____ Data for processing
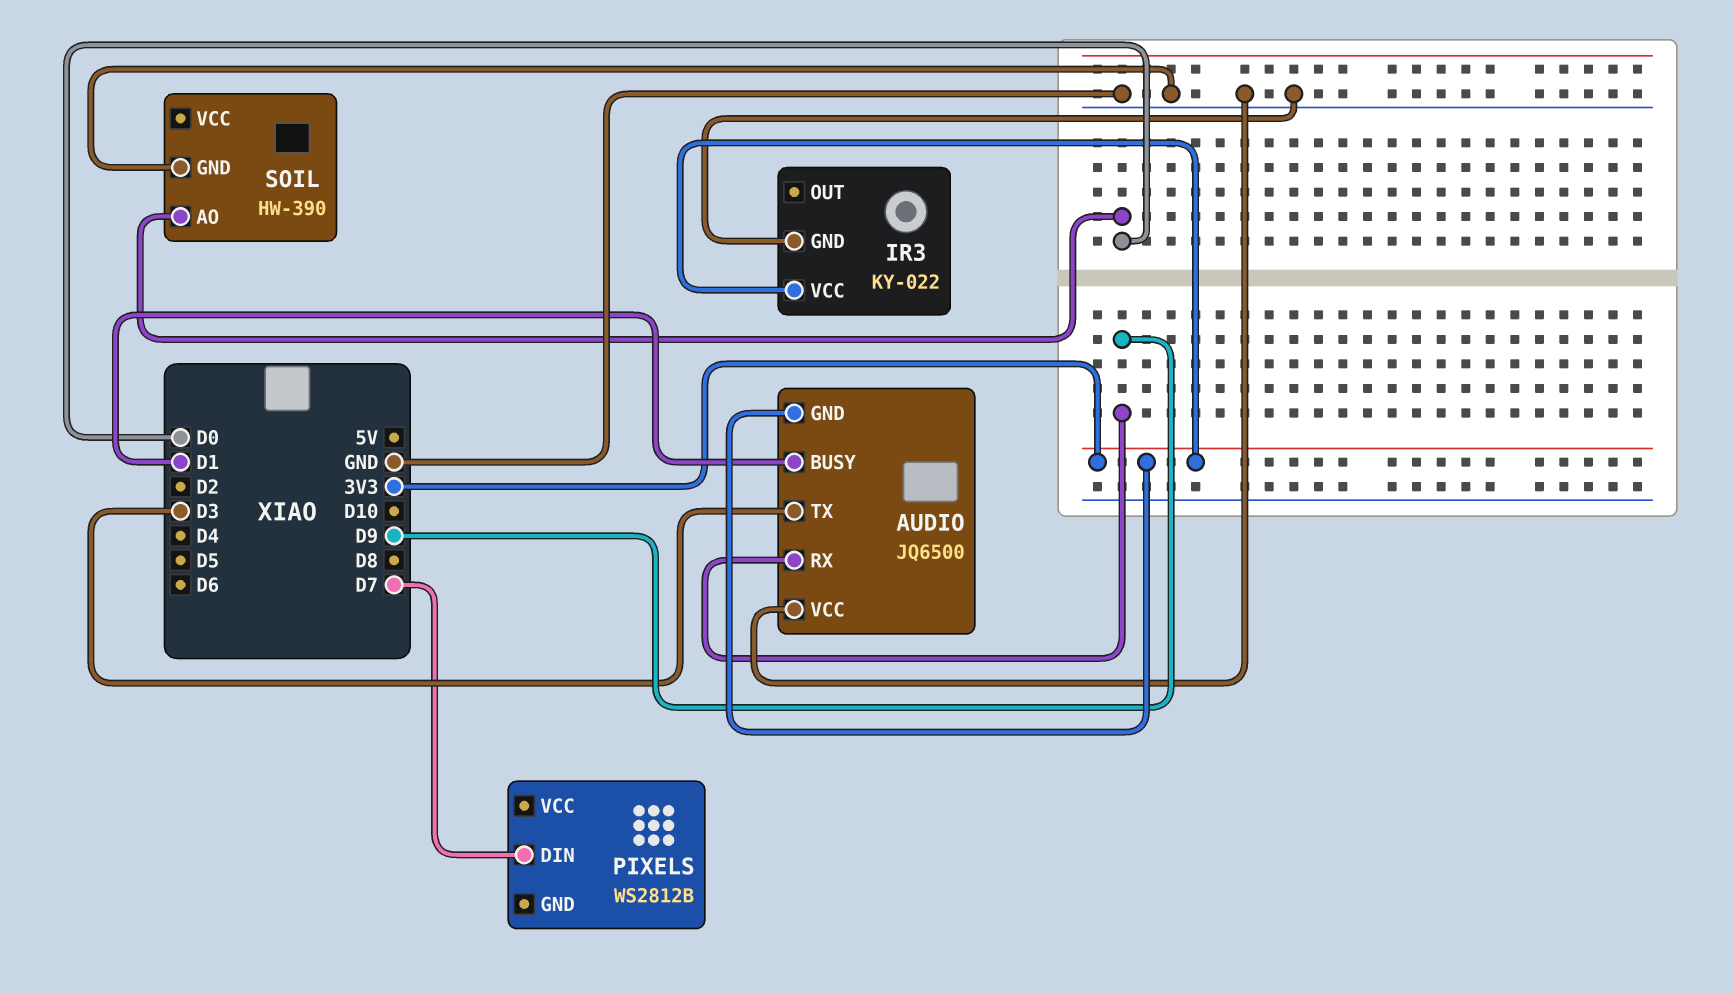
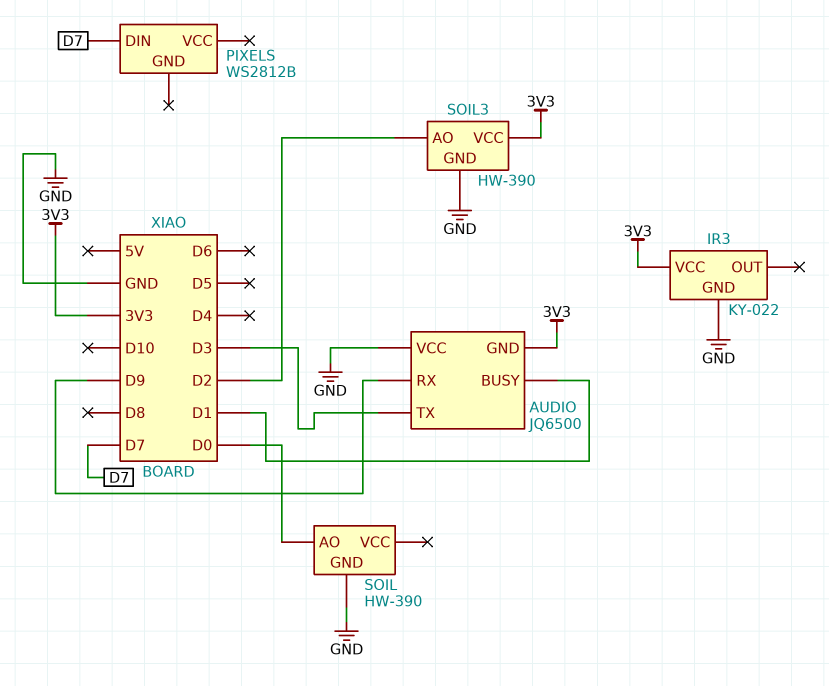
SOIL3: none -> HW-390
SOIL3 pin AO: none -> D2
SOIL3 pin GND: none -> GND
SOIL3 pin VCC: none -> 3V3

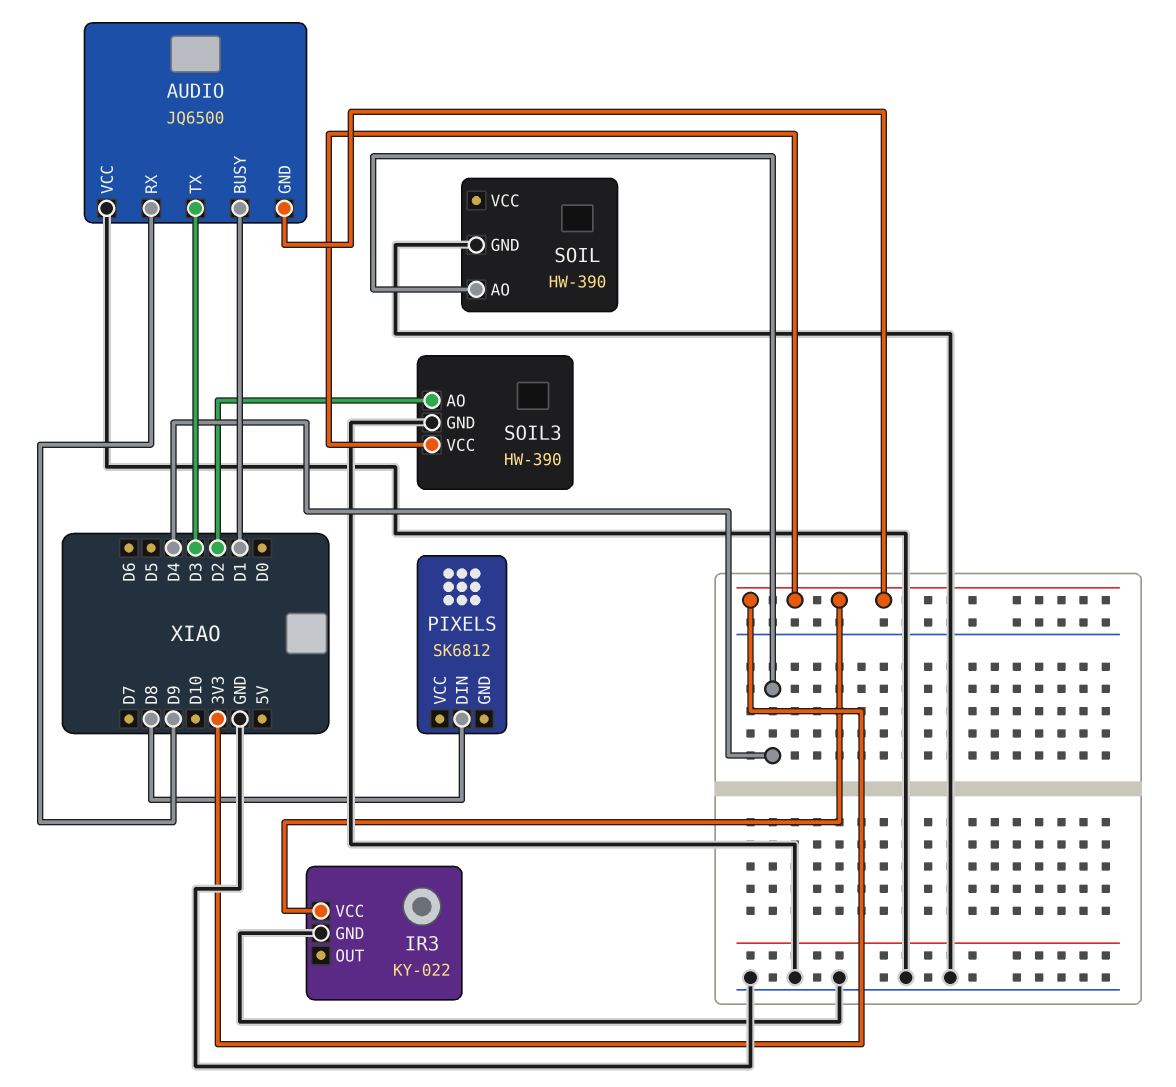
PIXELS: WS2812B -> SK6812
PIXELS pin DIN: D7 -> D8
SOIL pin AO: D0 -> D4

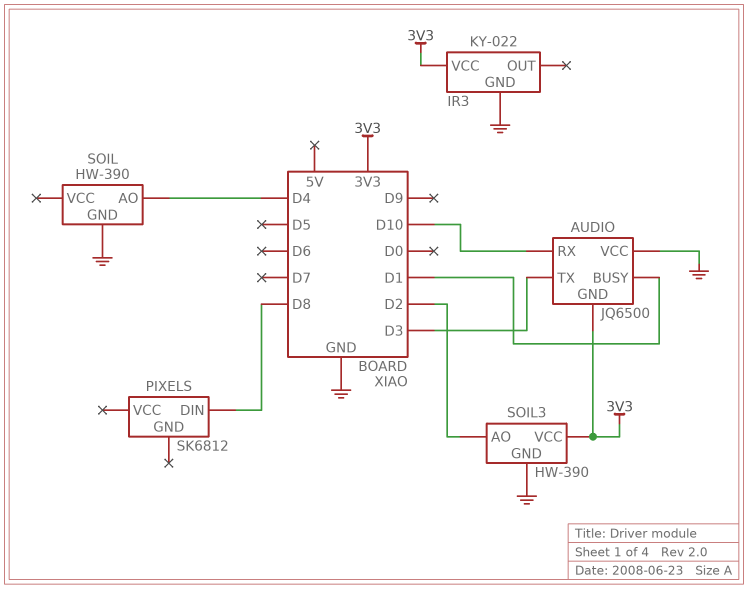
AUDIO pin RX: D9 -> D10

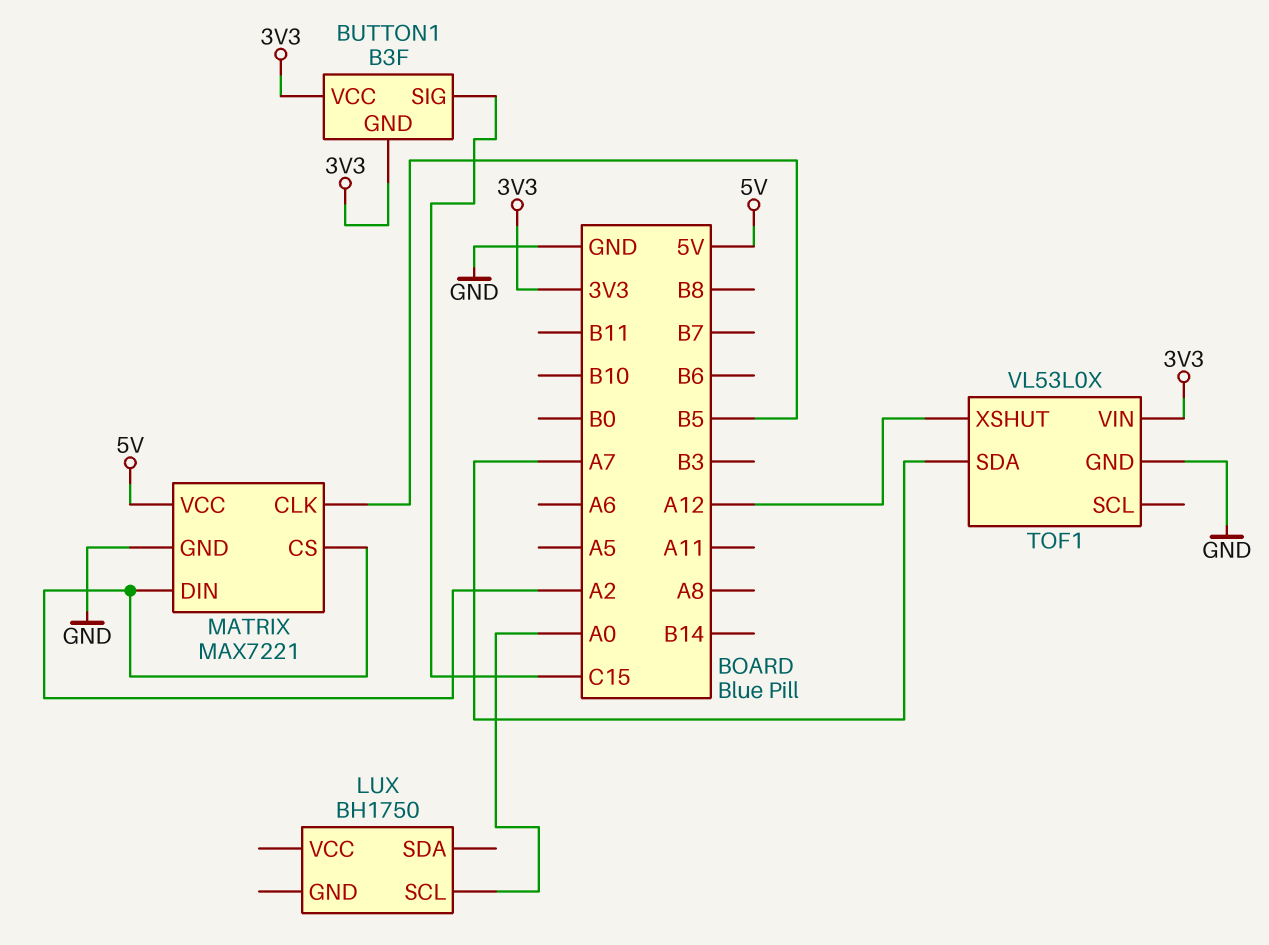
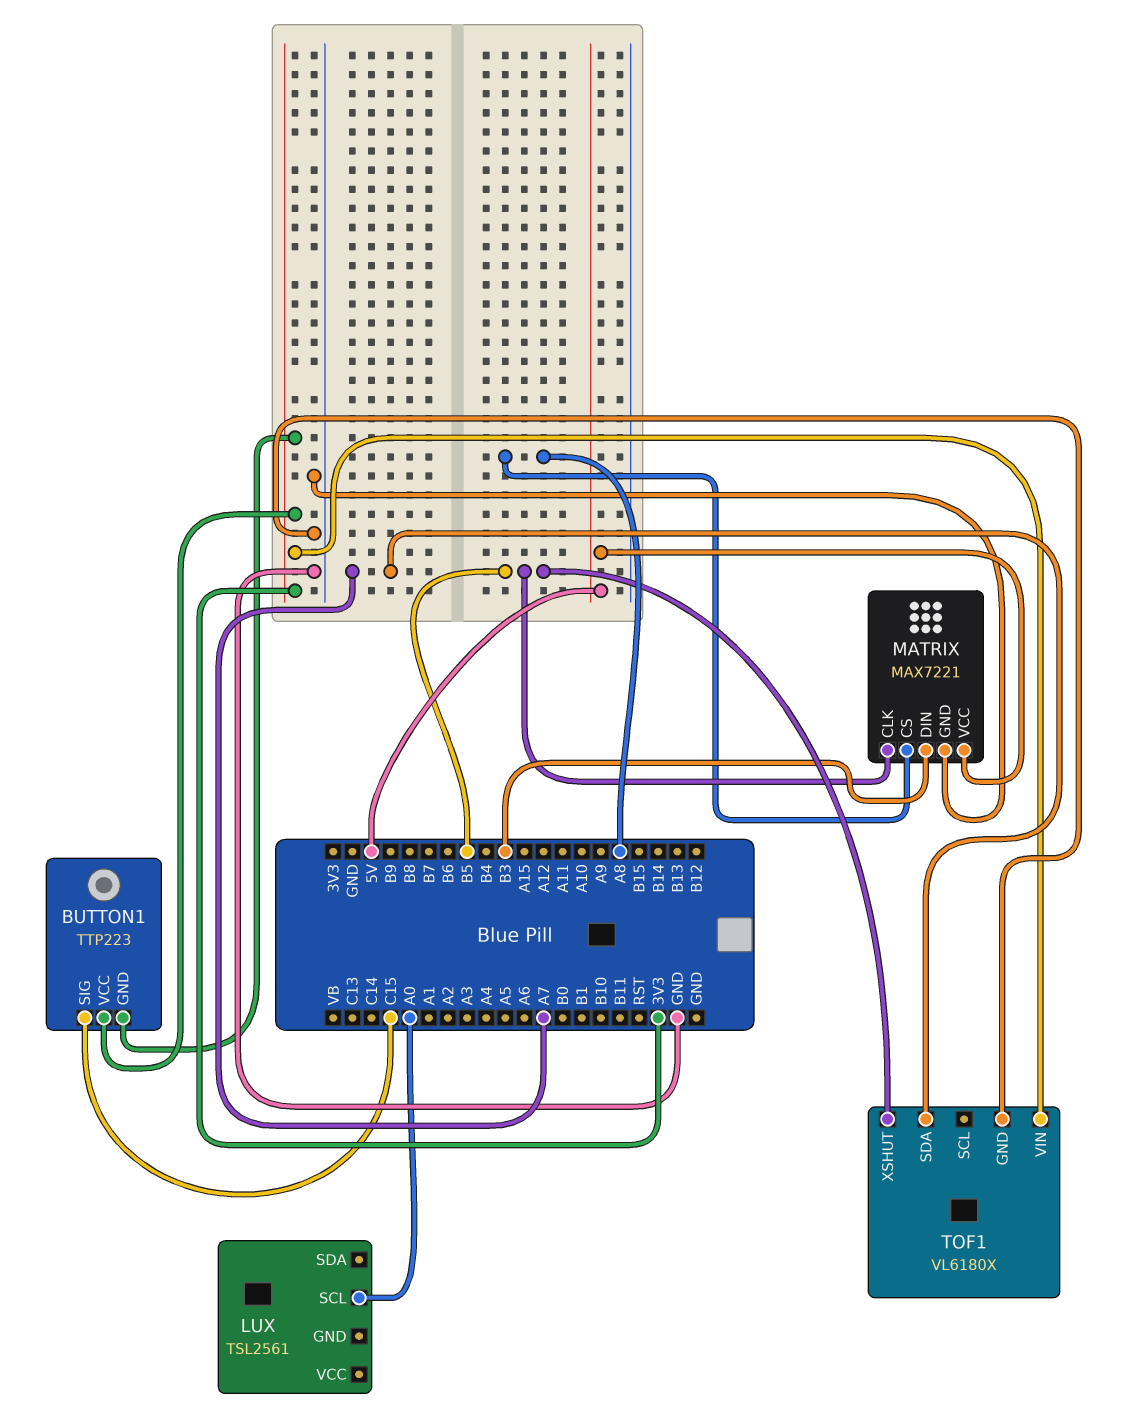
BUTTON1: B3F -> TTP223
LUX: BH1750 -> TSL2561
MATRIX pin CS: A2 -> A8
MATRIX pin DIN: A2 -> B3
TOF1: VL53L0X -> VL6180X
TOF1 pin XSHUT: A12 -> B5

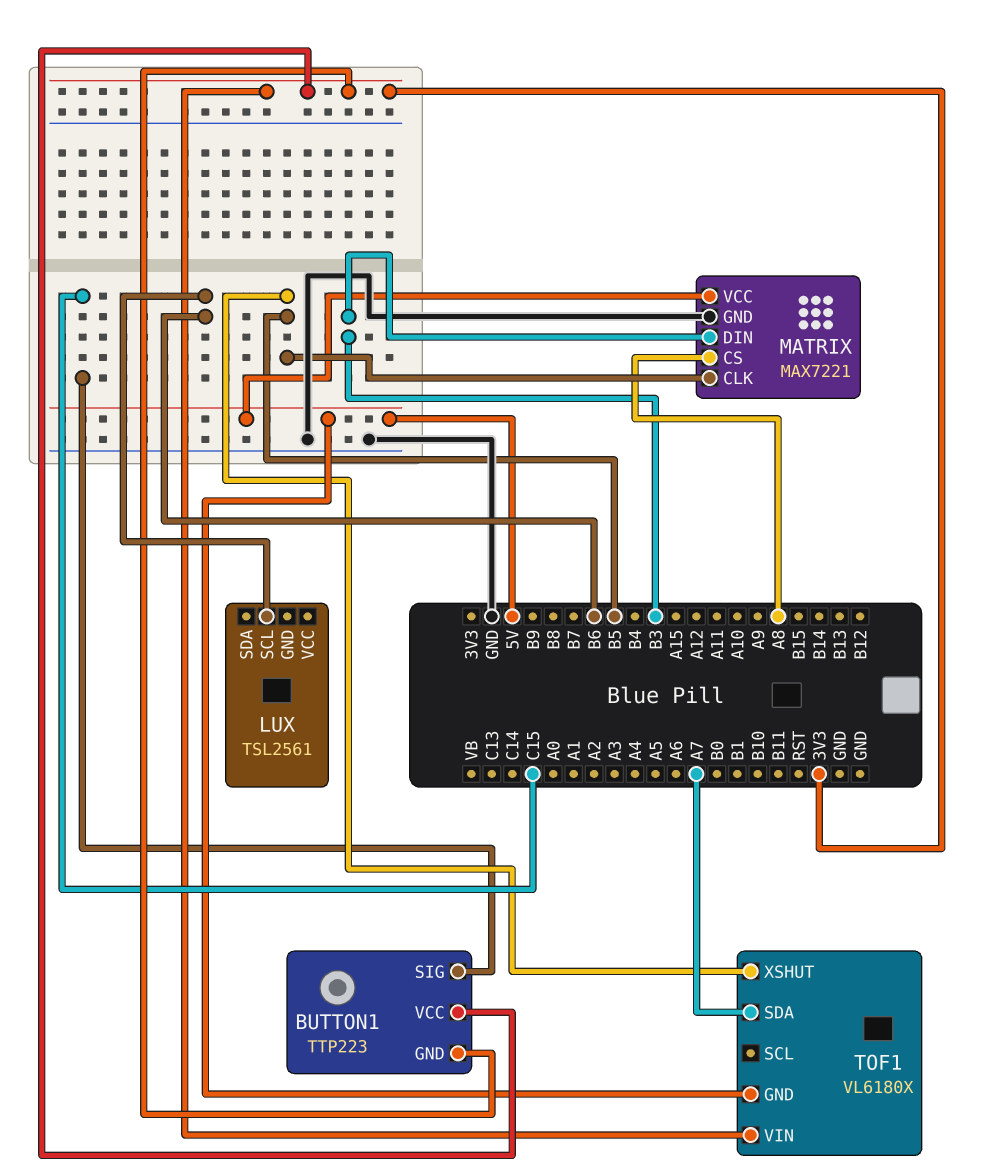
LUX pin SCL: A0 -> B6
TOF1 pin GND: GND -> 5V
________
→ **About this exercise**:
Each line of the data must be transcribed exactly; pictures are not carried over.

→ **Solution to the exercise**:
SOIL3: none -> HW-390
SOIL3 pin AO: none -> D2
SOIL3 pin GND: none -> GND
SOIL3 pin VCC: none -> 3V3

PIXELS: WS2812B -> SK6812
PIXELS pin DIN: D7 -> D8
SOIL pin AO: D0 -> D4

AUDIO pin RX: D9 -> D10

BUTTON1: B3F -> TTP223
LUX: BH1750 -> TSL2561
MATRIX pin CS: A2 -> A8
MATRIX pin DIN: A2 -> B3
TOF1: VL53L0X -> VL6180X
TOF1 pin XSHUT: A12 -> B5

LUX pin SCL: A0 -> B6
TOF1 pin GND: GND -> 5V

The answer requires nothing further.